### Instructions for the task
Give the data below again exactly as it stands. Omit the pictures.

Extracted information START

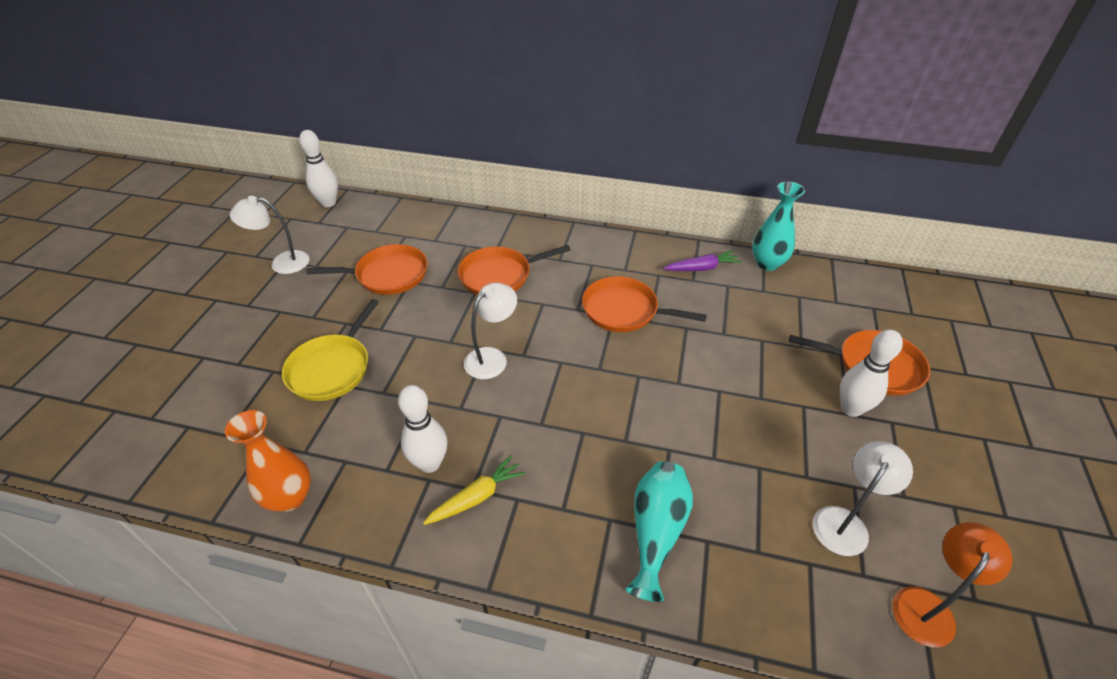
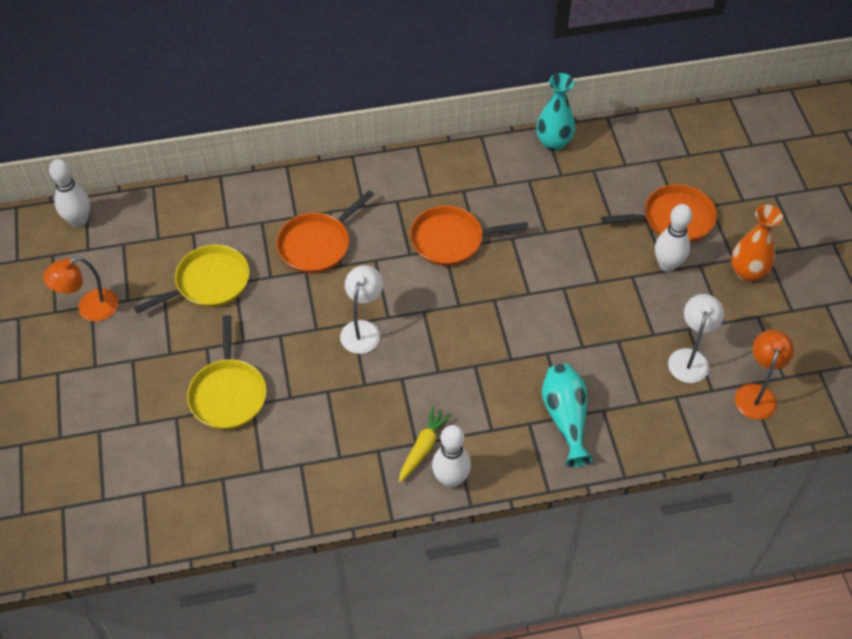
camera: 25 degrees left, 10 degrees up
orange vase [225,410,311,512] -> orange vase moved to [731,205,783,282]
white lamp [230,196,309,274] -> orange lamp [43,257,118,321]
orange pan [306,244,428,295] -> yellow pan [134,244,250,313]
white bowling pin [398,385,448,473] -> white bowling pin moved to [432,425,471,488]
purple carrot [663,250,742,271] -> none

Extracted information END

### Solved exercise
camera: 25 degrees left, 10 degrees up
orange vase [225,410,311,512] -> orange vase moved to [731,205,783,282]
white lamp [230,196,309,274] -> orange lamp [43,257,118,321]
orange pan [306,244,428,295] -> yellow pan [134,244,250,313]
white bowling pin [398,385,448,473] -> white bowling pin moved to [432,425,471,488]
purple carrot [663,250,742,271] -> none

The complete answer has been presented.